### [Required work]
Going through the entries below, count each line that holds "slope" and give only the total.

Spatial reasoning data

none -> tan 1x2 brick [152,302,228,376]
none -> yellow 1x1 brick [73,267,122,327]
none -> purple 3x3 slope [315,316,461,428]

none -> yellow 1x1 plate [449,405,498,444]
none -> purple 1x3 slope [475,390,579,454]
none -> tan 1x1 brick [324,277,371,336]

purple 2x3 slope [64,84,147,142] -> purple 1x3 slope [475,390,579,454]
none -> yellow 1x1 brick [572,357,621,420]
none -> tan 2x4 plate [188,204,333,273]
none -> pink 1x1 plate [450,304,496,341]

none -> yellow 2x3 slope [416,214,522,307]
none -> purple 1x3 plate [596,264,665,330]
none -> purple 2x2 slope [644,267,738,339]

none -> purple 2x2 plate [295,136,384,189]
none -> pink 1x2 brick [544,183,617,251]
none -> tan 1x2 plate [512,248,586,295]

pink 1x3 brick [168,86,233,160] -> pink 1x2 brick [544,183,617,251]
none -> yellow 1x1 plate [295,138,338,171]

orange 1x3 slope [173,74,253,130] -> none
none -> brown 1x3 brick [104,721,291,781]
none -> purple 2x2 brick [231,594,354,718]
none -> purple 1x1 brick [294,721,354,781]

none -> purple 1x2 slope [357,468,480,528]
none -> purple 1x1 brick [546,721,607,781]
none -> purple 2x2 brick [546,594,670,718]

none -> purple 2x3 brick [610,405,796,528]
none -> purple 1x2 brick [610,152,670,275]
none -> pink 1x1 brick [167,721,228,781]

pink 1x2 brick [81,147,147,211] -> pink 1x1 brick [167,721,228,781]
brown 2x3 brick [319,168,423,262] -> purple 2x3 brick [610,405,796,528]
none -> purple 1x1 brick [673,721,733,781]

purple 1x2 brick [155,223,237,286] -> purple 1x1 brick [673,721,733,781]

### [Task solution]
7